┌─ Dataset records

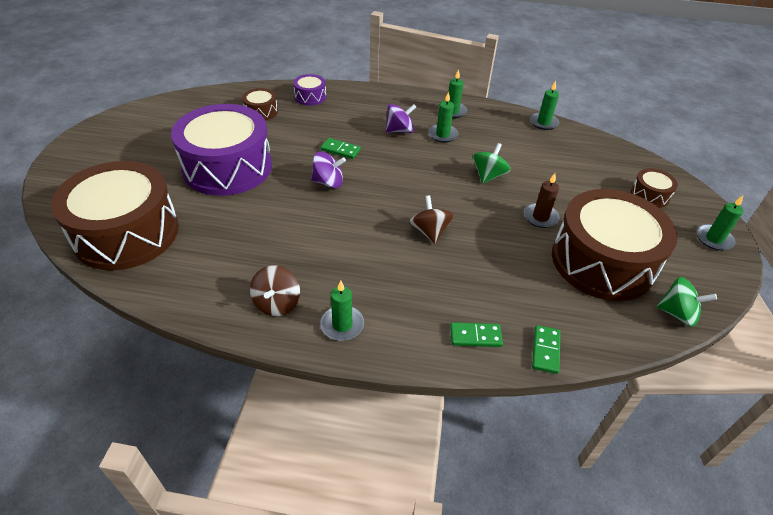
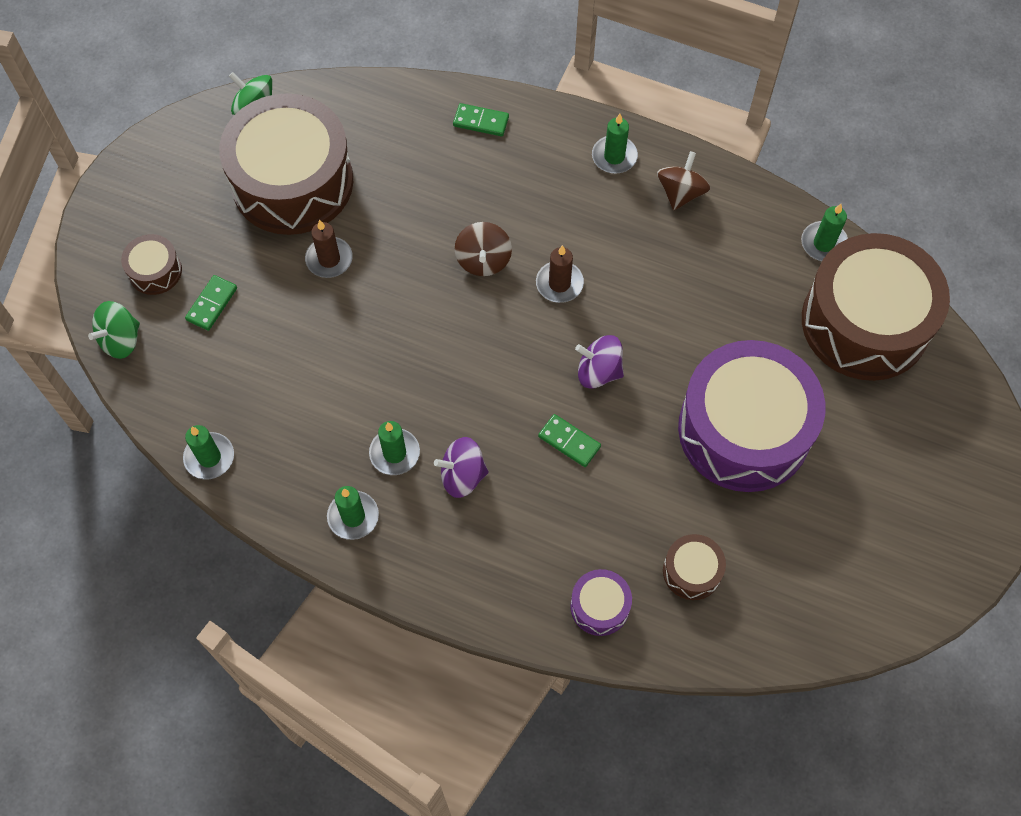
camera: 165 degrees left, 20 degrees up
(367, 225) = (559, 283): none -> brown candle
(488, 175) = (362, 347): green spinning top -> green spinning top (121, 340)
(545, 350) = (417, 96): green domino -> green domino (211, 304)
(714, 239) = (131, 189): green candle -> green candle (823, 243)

└─
┌─ Dataset records

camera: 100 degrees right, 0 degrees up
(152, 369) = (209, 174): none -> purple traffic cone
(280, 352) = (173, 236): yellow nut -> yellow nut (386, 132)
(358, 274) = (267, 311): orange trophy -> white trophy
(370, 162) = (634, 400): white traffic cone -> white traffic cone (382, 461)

└─
┌─ Dataset records

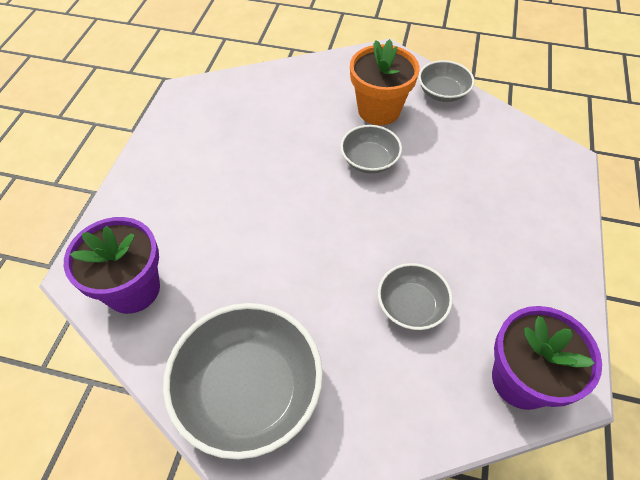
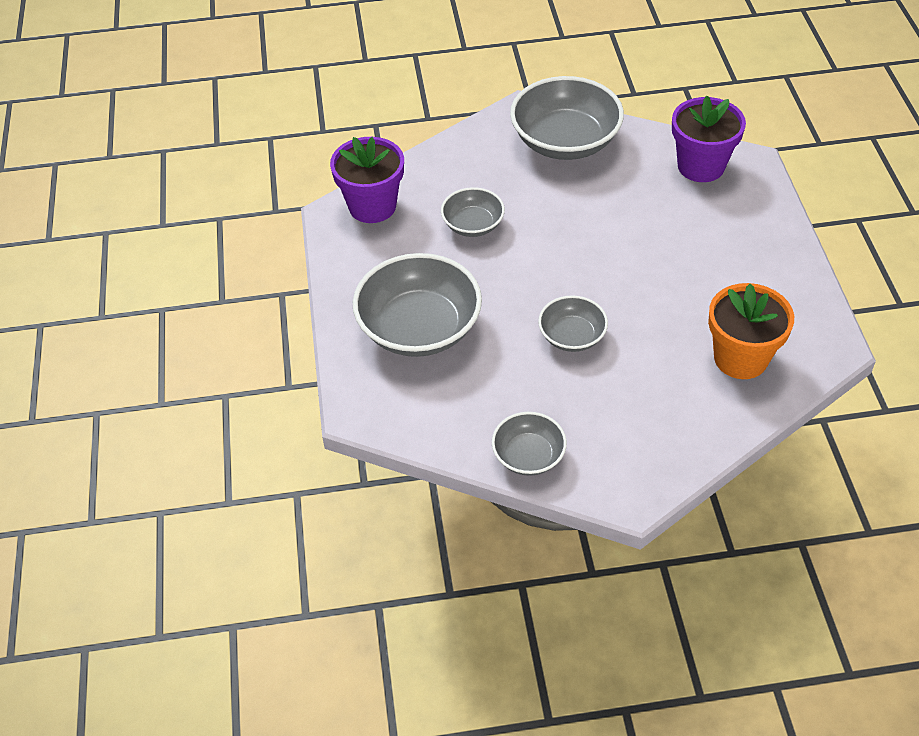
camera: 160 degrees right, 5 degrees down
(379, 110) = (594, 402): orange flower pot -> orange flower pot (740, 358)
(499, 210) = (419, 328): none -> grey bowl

└─

=== Description of the task ===
Taking the entries above, restate exactly those lines that fall between the line with "(488, 175) = (362, 347): green" and the line with "(714, 239) = (131, 189): green", keeping both of those lines too.

=== Solution below ===
(488, 175) = (362, 347): green spinning top -> green spinning top (121, 340)
(545, 350) = (417, 96): green domino -> green domino (211, 304)
(714, 239) = (131, 189): green candle -> green candle (823, 243)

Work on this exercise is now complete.